▶ [Directions for this task]: An exact reproduction of all the entries is what the answer must contain.

● ● ●

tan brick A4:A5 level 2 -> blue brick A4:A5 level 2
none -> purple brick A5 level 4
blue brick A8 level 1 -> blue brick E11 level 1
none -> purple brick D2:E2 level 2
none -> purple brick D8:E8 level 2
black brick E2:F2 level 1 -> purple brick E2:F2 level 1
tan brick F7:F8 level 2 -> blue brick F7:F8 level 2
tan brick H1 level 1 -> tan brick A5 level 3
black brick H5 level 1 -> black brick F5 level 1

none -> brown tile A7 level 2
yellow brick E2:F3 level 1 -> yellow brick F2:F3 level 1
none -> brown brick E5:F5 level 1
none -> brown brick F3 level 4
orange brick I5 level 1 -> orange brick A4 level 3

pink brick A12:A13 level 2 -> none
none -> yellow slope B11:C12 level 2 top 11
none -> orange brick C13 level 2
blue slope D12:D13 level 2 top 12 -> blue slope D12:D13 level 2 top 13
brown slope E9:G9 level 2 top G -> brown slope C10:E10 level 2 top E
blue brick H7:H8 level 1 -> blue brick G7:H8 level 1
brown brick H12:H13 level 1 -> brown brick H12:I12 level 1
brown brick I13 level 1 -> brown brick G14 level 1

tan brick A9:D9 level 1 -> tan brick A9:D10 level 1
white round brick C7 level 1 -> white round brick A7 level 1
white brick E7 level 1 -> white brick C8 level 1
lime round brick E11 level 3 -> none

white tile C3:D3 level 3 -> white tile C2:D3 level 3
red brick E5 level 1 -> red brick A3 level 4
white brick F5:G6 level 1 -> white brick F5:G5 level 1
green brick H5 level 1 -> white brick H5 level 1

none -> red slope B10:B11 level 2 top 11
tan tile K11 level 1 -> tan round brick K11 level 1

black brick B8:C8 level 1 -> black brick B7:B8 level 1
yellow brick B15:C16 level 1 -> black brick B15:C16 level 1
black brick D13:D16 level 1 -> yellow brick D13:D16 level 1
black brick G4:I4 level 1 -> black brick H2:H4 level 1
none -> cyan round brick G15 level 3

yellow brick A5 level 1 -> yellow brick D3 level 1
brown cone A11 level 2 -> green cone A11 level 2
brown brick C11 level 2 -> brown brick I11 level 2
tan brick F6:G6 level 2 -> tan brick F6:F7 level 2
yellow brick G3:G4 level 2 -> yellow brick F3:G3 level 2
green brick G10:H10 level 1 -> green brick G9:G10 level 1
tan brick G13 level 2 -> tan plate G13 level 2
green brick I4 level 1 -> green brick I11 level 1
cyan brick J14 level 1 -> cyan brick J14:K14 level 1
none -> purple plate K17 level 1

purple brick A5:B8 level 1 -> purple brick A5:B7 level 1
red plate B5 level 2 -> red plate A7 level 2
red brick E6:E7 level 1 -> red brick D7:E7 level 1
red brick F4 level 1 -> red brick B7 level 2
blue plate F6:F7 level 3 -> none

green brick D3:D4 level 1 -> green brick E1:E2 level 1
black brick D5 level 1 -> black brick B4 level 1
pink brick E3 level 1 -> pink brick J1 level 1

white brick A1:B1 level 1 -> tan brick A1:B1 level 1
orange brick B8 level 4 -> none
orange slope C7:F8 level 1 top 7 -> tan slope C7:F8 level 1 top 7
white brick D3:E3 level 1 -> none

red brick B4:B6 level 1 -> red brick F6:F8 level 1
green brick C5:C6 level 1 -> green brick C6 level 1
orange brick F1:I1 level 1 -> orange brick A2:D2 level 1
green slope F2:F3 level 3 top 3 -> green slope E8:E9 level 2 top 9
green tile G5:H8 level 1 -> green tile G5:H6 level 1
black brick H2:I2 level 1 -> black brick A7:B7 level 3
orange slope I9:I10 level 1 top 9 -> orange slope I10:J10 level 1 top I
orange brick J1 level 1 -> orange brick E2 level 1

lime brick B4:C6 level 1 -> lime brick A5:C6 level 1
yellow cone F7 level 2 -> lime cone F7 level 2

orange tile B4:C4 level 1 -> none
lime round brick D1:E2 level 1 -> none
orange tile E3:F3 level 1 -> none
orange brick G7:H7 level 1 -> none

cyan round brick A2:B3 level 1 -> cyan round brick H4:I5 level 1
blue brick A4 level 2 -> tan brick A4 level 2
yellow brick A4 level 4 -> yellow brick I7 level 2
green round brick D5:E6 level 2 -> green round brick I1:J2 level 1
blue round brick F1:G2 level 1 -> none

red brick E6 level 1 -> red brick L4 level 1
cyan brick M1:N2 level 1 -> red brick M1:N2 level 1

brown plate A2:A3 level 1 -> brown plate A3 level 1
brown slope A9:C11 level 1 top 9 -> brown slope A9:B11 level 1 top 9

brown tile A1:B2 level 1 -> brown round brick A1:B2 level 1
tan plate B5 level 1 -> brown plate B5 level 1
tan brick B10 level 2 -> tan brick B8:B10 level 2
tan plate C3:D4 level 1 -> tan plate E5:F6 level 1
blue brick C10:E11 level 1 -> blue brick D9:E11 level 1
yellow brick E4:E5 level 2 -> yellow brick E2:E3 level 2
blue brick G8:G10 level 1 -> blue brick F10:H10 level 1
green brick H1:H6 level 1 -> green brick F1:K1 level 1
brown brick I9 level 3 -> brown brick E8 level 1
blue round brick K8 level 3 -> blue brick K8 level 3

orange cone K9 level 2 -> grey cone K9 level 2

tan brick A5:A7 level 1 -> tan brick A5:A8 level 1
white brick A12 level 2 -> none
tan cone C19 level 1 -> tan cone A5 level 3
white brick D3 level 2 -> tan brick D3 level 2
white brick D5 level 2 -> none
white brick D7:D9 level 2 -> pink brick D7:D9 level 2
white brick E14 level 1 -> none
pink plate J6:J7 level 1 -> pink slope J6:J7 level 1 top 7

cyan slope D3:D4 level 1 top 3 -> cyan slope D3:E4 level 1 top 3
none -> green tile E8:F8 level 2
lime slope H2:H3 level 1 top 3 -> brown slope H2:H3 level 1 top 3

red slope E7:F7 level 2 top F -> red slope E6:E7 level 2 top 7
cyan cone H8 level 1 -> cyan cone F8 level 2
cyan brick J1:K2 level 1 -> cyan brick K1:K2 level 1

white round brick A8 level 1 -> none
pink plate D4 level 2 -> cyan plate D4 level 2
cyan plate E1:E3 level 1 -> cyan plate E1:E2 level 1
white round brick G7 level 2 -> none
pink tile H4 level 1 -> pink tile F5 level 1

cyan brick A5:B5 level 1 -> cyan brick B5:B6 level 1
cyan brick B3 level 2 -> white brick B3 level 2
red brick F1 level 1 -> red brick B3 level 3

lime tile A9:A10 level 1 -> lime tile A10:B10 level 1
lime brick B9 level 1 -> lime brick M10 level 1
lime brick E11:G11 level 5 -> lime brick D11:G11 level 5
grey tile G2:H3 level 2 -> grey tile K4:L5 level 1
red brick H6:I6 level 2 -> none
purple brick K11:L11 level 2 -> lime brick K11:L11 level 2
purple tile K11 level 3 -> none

● ● ●

▶ [Exercise result]:
tan brick A4:A5 level 2 -> blue brick A4:A5 level 2
none -> purple brick A5 level 4
blue brick A8 level 1 -> blue brick E11 level 1
none -> purple brick D2:E2 level 2
none -> purple brick D8:E8 level 2
black brick E2:F2 level 1 -> purple brick E2:F2 level 1
tan brick F7:F8 level 2 -> blue brick F7:F8 level 2
tan brick H1 level 1 -> tan brick A5 level 3
black brick H5 level 1 -> black brick F5 level 1

none -> brown tile A7 level 2
yellow brick E2:F3 level 1 -> yellow brick F2:F3 level 1
none -> brown brick E5:F5 level 1
none -> brown brick F3 level 4
orange brick I5 level 1 -> orange brick A4 level 3

pink brick A12:A13 level 2 -> none
none -> yellow slope B11:C12 level 2 top 11
none -> orange brick C13 level 2
blue slope D12:D13 level 2 top 12 -> blue slope D12:D13 level 2 top 13
brown slope E9:G9 level 2 top G -> brown slope C10:E10 level 2 top E
blue brick H7:H8 level 1 -> blue brick G7:H8 level 1
brown brick H12:H13 level 1 -> brown brick H12:I12 level 1
brown brick I13 level 1 -> brown brick G14 level 1

tan brick A9:D9 level 1 -> tan brick A9:D10 level 1
white round brick C7 level 1 -> white round brick A7 level 1
white brick E7 level 1 -> white brick C8 level 1
lime round brick E11 level 3 -> none

white tile C3:D3 level 3 -> white tile C2:D3 level 3
red brick E5 level 1 -> red brick A3 level 4
white brick F5:G6 level 1 -> white brick F5:G5 level 1
green brick H5 level 1 -> white brick H5 level 1

none -> red slope B10:B11 level 2 top 11
tan tile K11 level 1 -> tan round brick K11 level 1

black brick B8:C8 level 1 -> black brick B7:B8 level 1
yellow brick B15:C16 level 1 -> black brick B15:C16 level 1
black brick D13:D16 level 1 -> yellow brick D13:D16 level 1
black brick G4:I4 level 1 -> black brick H2:H4 level 1
none -> cyan round brick G15 level 3

yellow brick A5 level 1 -> yellow brick D3 level 1
brown cone A11 level 2 -> green cone A11 level 2
brown brick C11 level 2 -> brown brick I11 level 2
tan brick F6:G6 level 2 -> tan brick F6:F7 level 2
yellow brick G3:G4 level 2 -> yellow brick F3:G3 level 2
green brick G10:H10 level 1 -> green brick G9:G10 level 1
tan brick G13 level 2 -> tan plate G13 level 2
green brick I4 level 1 -> green brick I11 level 1
cyan brick J14 level 1 -> cyan brick J14:K14 level 1
none -> purple plate K17 level 1

purple brick A5:B8 level 1 -> purple brick A5:B7 level 1
red plate B5 level 2 -> red plate A7 level 2
red brick E6:E7 level 1 -> red brick D7:E7 level 1
red brick F4 level 1 -> red brick B7 level 2
blue plate F6:F7 level 3 -> none

green brick D3:D4 level 1 -> green brick E1:E2 level 1
black brick D5 level 1 -> black brick B4 level 1
pink brick E3 level 1 -> pink brick J1 level 1

white brick A1:B1 level 1 -> tan brick A1:B1 level 1
orange brick B8 level 4 -> none
orange slope C7:F8 level 1 top 7 -> tan slope C7:F8 level 1 top 7
white brick D3:E3 level 1 -> none

red brick B4:B6 level 1 -> red brick F6:F8 level 1
green brick C5:C6 level 1 -> green brick C6 level 1
orange brick F1:I1 level 1 -> orange brick A2:D2 level 1
green slope F2:F3 level 3 top 3 -> green slope E8:E9 level 2 top 9
green tile G5:H8 level 1 -> green tile G5:H6 level 1
black brick H2:I2 level 1 -> black brick A7:B7 level 3
orange slope I9:I10 level 1 top 9 -> orange slope I10:J10 level 1 top I
orange brick J1 level 1 -> orange brick E2 level 1

lime brick B4:C6 level 1 -> lime brick A5:C6 level 1
yellow cone F7 level 2 -> lime cone F7 level 2

orange tile B4:C4 level 1 -> none
lime round brick D1:E2 level 1 -> none
orange tile E3:F3 level 1 -> none
orange brick G7:H7 level 1 -> none

cyan round brick A2:B3 level 1 -> cyan round brick H4:I5 level 1
blue brick A4 level 2 -> tan brick A4 level 2
yellow brick A4 level 4 -> yellow brick I7 level 2
green round brick D5:E6 level 2 -> green round brick I1:J2 level 1
blue round brick F1:G2 level 1 -> none

red brick E6 level 1 -> red brick L4 level 1
cyan brick M1:N2 level 1 -> red brick M1:N2 level 1

brown plate A2:A3 level 1 -> brown plate A3 level 1
brown slope A9:C11 level 1 top 9 -> brown slope A9:B11 level 1 top 9

brown tile A1:B2 level 1 -> brown round brick A1:B2 level 1
tan plate B5 level 1 -> brown plate B5 level 1
tan brick B10 level 2 -> tan brick B8:B10 level 2
tan plate C3:D4 level 1 -> tan plate E5:F6 level 1
blue brick C10:E11 level 1 -> blue brick D9:E11 level 1
yellow brick E4:E5 level 2 -> yellow brick E2:E3 level 2
blue brick G8:G10 level 1 -> blue brick F10:H10 level 1
green brick H1:H6 level 1 -> green brick F1:K1 level 1
brown brick I9 level 3 -> brown brick E8 level 1
blue round brick K8 level 3 -> blue brick K8 level 3

orange cone K9 level 2 -> grey cone K9 level 2

tan brick A5:A7 level 1 -> tan brick A5:A8 level 1
white brick A12 level 2 -> none
tan cone C19 level 1 -> tan cone A5 level 3
white brick D3 level 2 -> tan brick D3 level 2
white brick D5 level 2 -> none
white brick D7:D9 level 2 -> pink brick D7:D9 level 2
white brick E14 level 1 -> none
pink plate J6:J7 level 1 -> pink slope J6:J7 level 1 top 7

cyan slope D3:D4 level 1 top 3 -> cyan slope D3:E4 level 1 top 3
none -> green tile E8:F8 level 2
lime slope H2:H3 level 1 top 3 -> brown slope H2:H3 level 1 top 3

red slope E7:F7 level 2 top F -> red slope E6:E7 level 2 top 7
cyan cone H8 level 1 -> cyan cone F8 level 2
cyan brick J1:K2 level 1 -> cyan brick K1:K2 level 1

white round brick A8 level 1 -> none
pink plate D4 level 2 -> cyan plate D4 level 2
cyan plate E1:E3 level 1 -> cyan plate E1:E2 level 1
white round brick G7 level 2 -> none
pink tile H4 level 1 -> pink tile F5 level 1

cyan brick A5:B5 level 1 -> cyan brick B5:B6 level 1
cyan brick B3 level 2 -> white brick B3 level 2
red brick F1 level 1 -> red brick B3 level 3

lime tile A9:A10 level 1 -> lime tile A10:B10 level 1
lime brick B9 level 1 -> lime brick M10 level 1
lime brick E11:G11 level 5 -> lime brick D11:G11 level 5
grey tile G2:H3 level 2 -> grey tile K4:L5 level 1
red brick H6:I6 level 2 -> none
purple brick K11:L11 level 2 -> lime brick K11:L11 level 2
purple tile K11 level 3 -> none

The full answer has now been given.